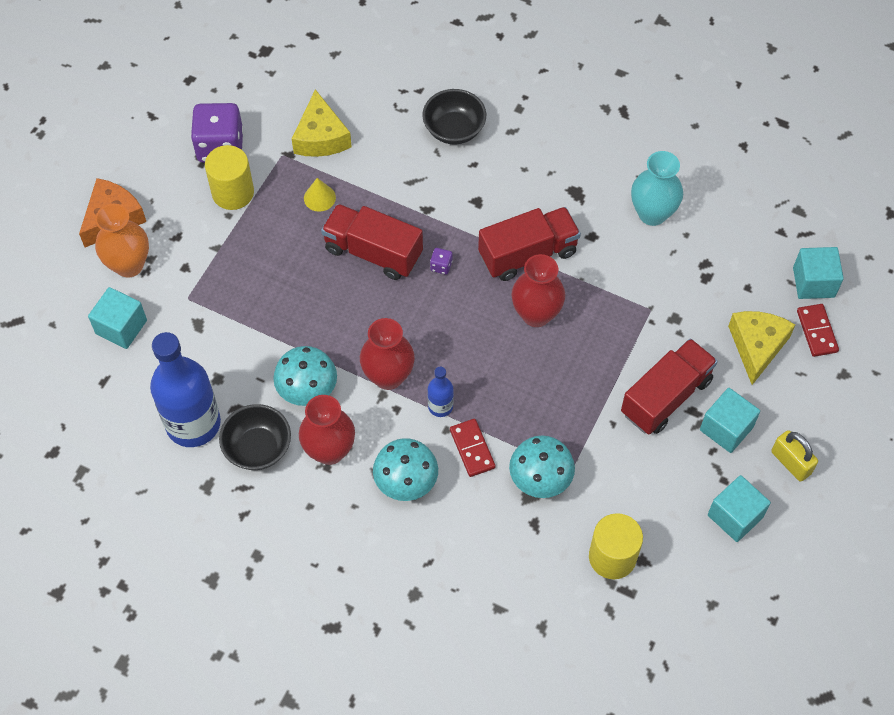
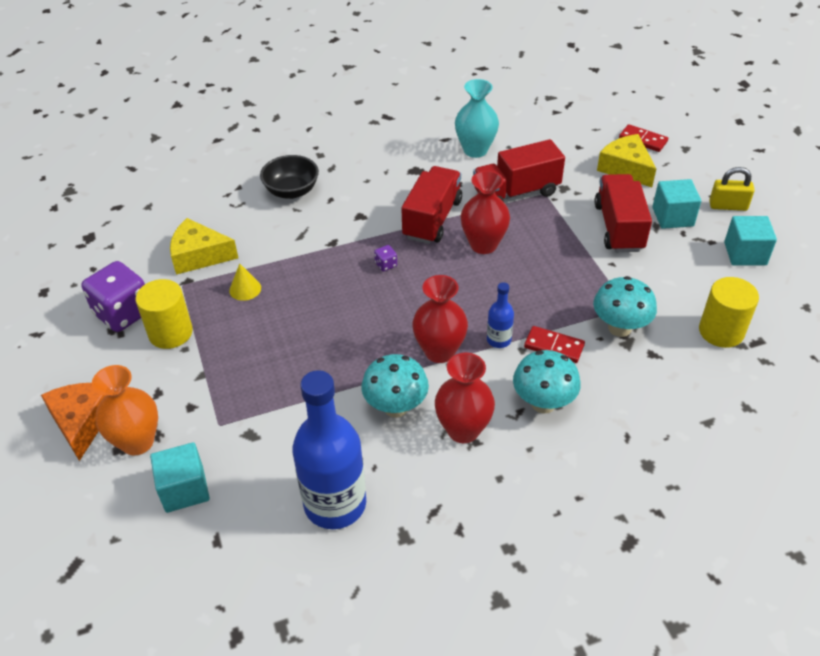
camera: 45 degrees left, 15 degrees down
black bowl [219,404,291,470] -> none
yellow cheese [292,89,352,157] -> yellow cheese turned 150 degrees clockwise [170,218,238,275]
red truck [321,204,423,280] -> red truck moved to [473,139,565,202]
turquoise cube [793,247,844,299] -> none

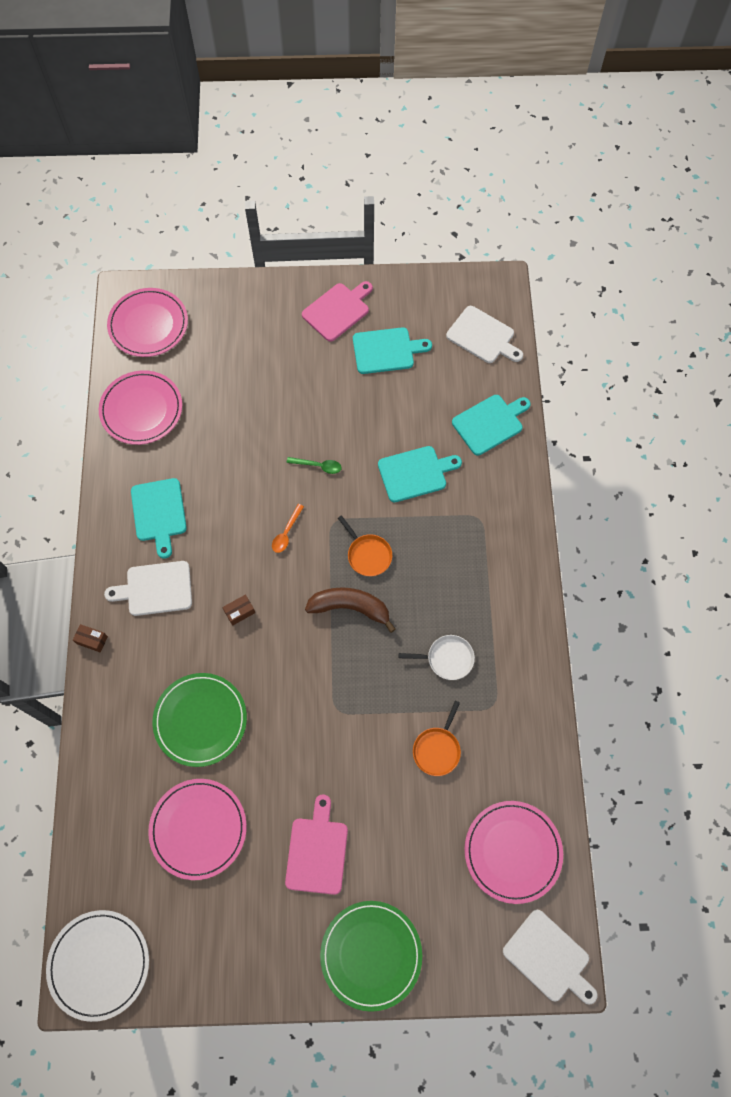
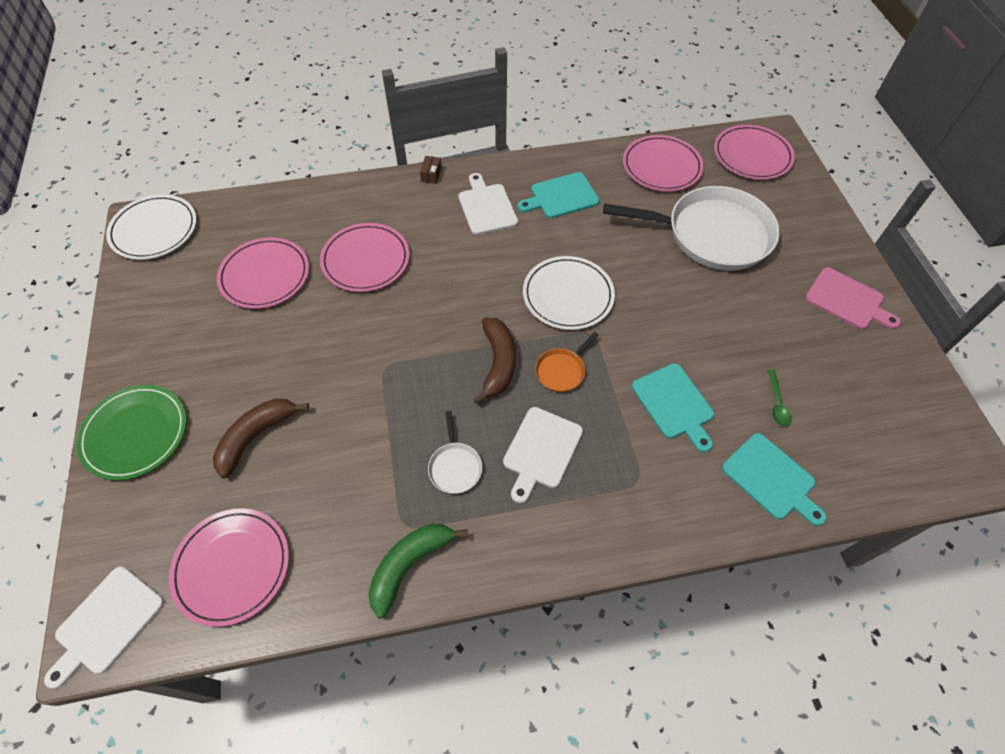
camera: 80 degrees right, 10 degrees down
green plate [153,673,247,767] -> pink plate [320,223,410,292]
brown box [222,595,255,626] -> none
orange spoon [272,504,304,553] -> white plate [523,256,615,330]
pink cutting board [285,794,348,895] -> none
green spoon [287,457,342,474] -> green spoon moved to [767,369,791,427]
turquoise cutting board [353,327,432,374] -> none
orange pan [413,701,461,776] -> none
white cutting board [446,306,523,363] -> white cutting board moved to [503,407,583,503]
none -> brown banana [213,399,309,478]
none -> green banana [368,524,468,618]
none -> white pan [603,186,780,271]

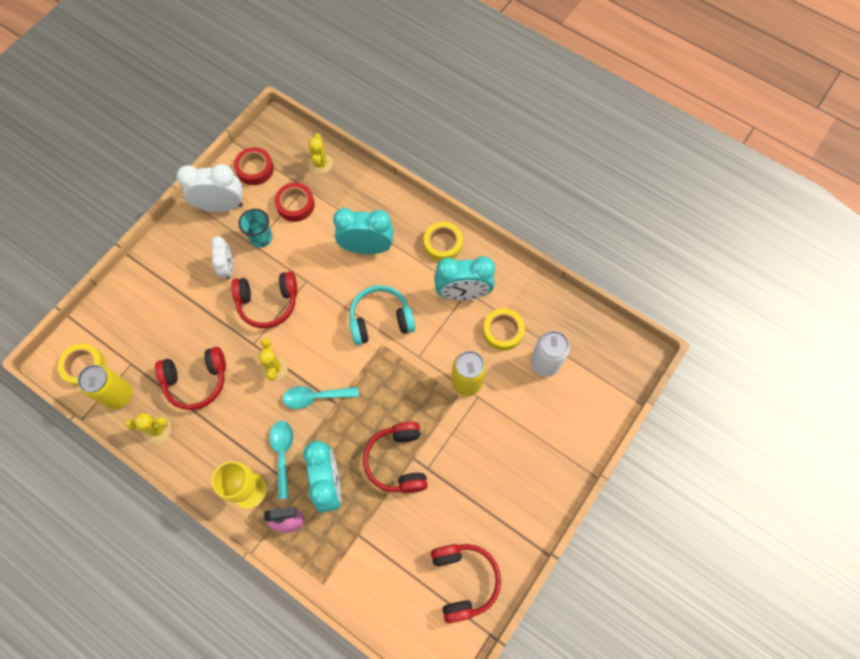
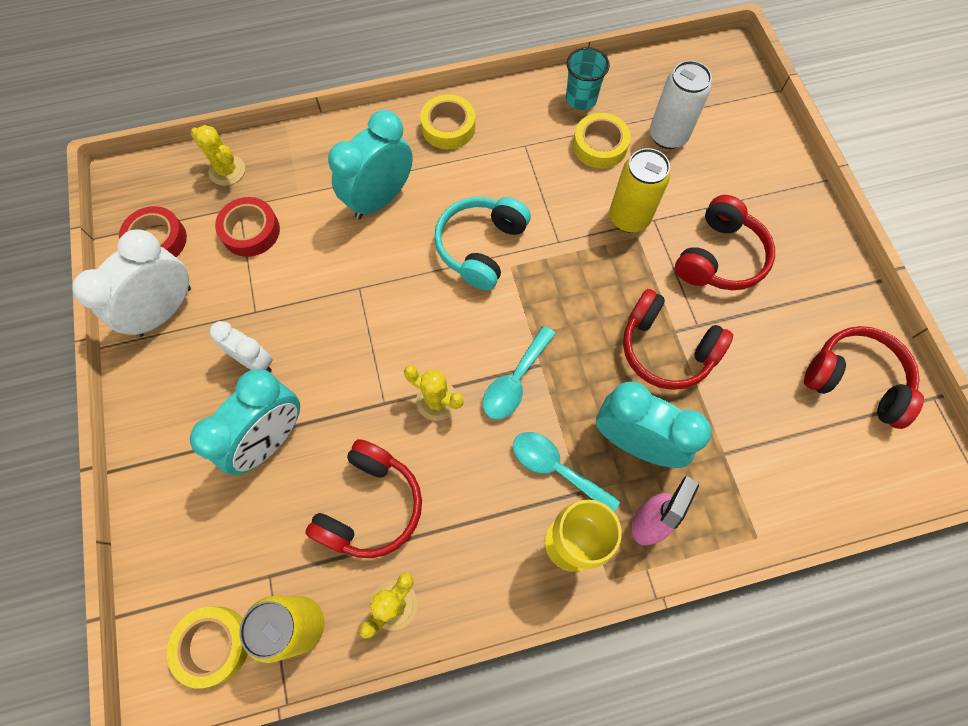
camera: 50 degrees left, 0 degrees up
red headphones [231,271,298,328] -> red headphones moved to [675,195,775,290]
turquoise cup [239,209,272,248] -> turquoise cup moved to [566,47,610,110]
turquoise clock [435,256,495,300] -> turquoise clock moved to [190,369,300,475]

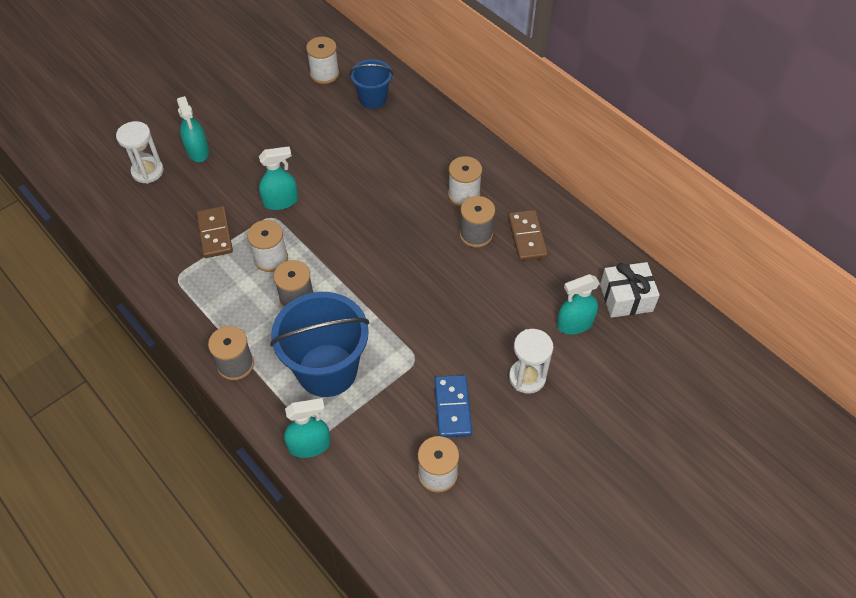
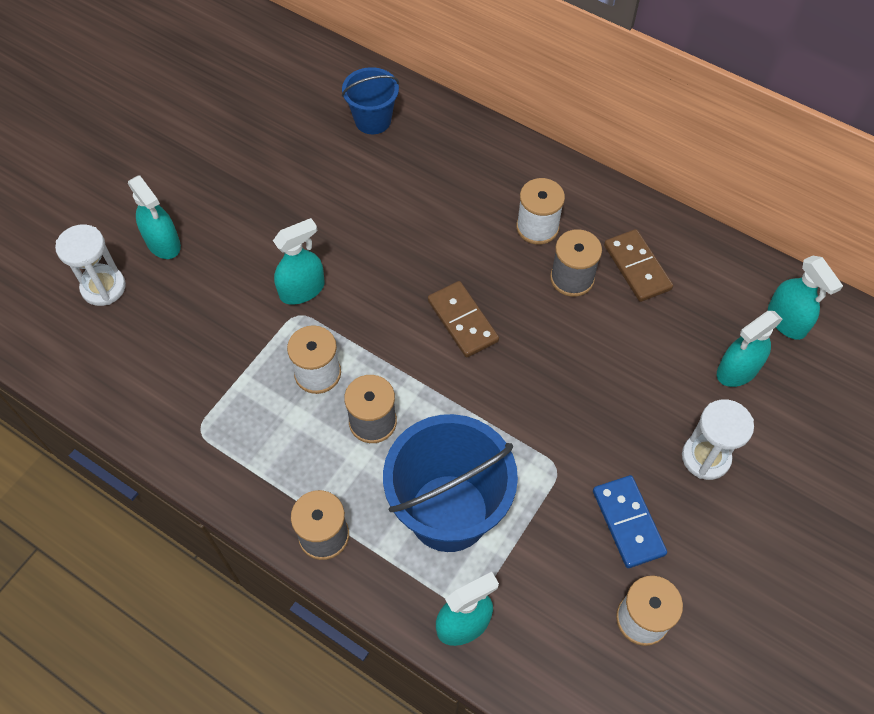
camera: 15 degrees left, 5 degrees up
brown domino [197,206,233,258] -> brown domino moved to [428,281,499,357]
white spool [306,37,339,84] -> none
white gift [600,262,660,318] -> turquoise spray bottle [768,256,843,340]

> _WHAT IS NEEDED_
Only the lines between the one with "none -> white pan [603,186,780,271]" and the one with "turquoise cup [239,209,272,248]", those two included, get copied from the material above. Keep it exact and free of pictures.

> _RESULT OF THIS EXERCISE_
none -> white pan [603,186,780,271]

camera: 50 degrees left, 0 degrees up
red headphones [231,271,298,328] -> red headphones moved to [675,195,775,290]
turquoise cup [239,209,272,248] -> turquoise cup moved to [566,47,610,110]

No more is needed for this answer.